#### [Provided entries]

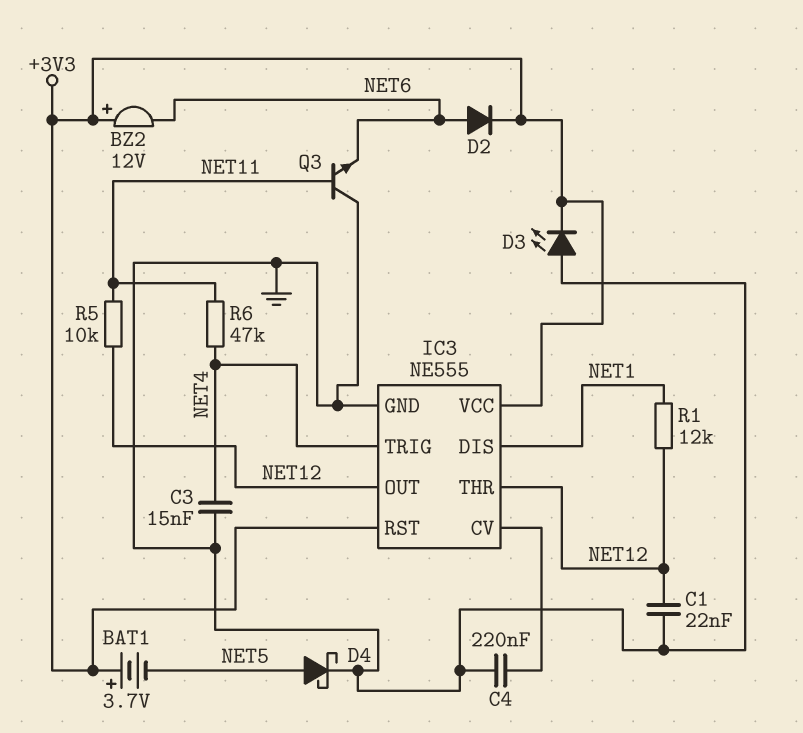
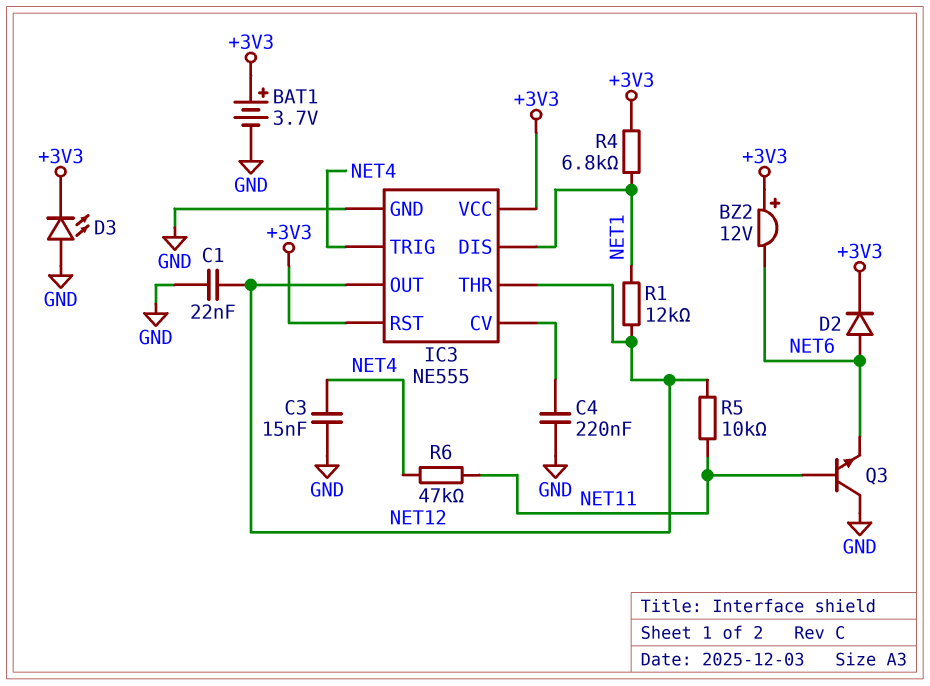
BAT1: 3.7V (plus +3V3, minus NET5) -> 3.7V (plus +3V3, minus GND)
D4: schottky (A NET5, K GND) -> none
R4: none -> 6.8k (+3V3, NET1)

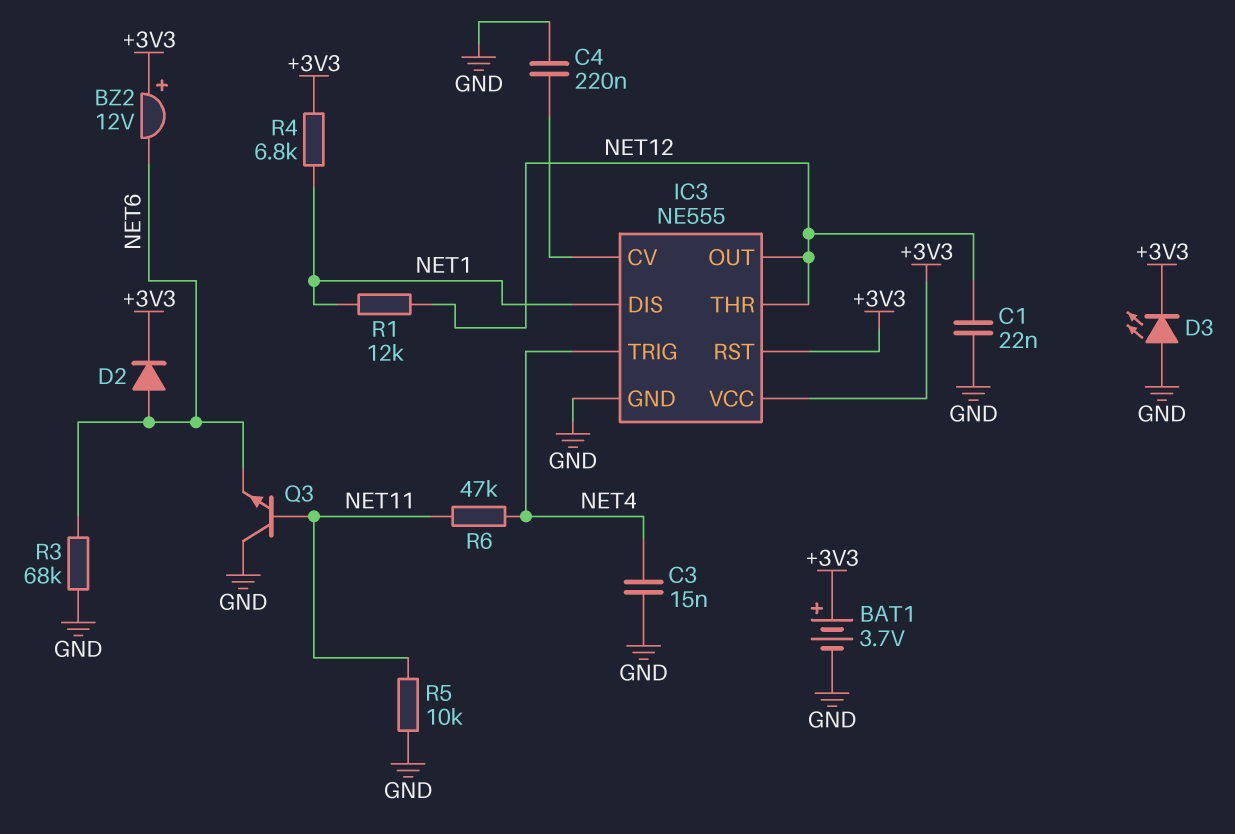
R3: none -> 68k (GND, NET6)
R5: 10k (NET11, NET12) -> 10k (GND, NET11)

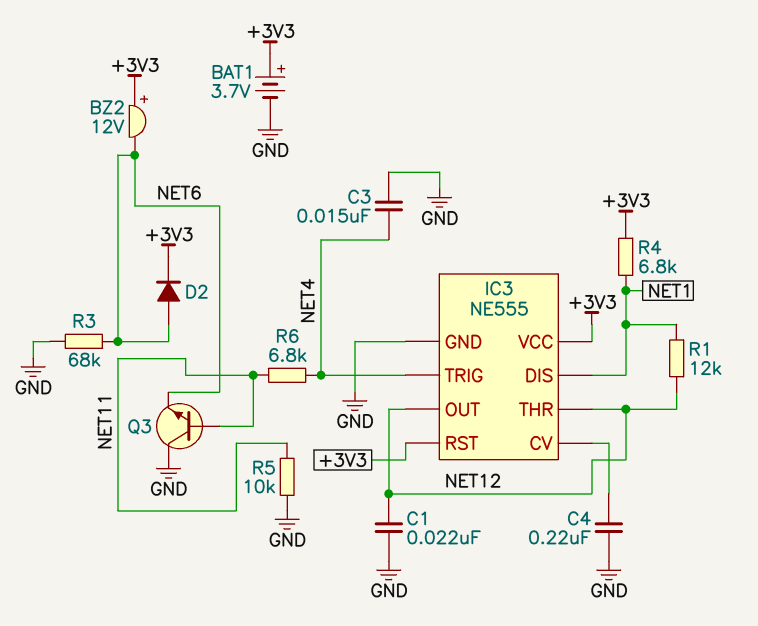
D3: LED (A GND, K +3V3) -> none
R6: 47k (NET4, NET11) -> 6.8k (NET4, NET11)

#### [What you need to do]
I would like you to report every line in the listing above that contains "none".

#### [Answer box]
D4: schottky (A NET5, K GND) -> none
R4: none -> 6.8k (+3V3, NET1)
R3: none -> 68k (GND, NET6)
D3: LED (A GND, K +3V3) -> none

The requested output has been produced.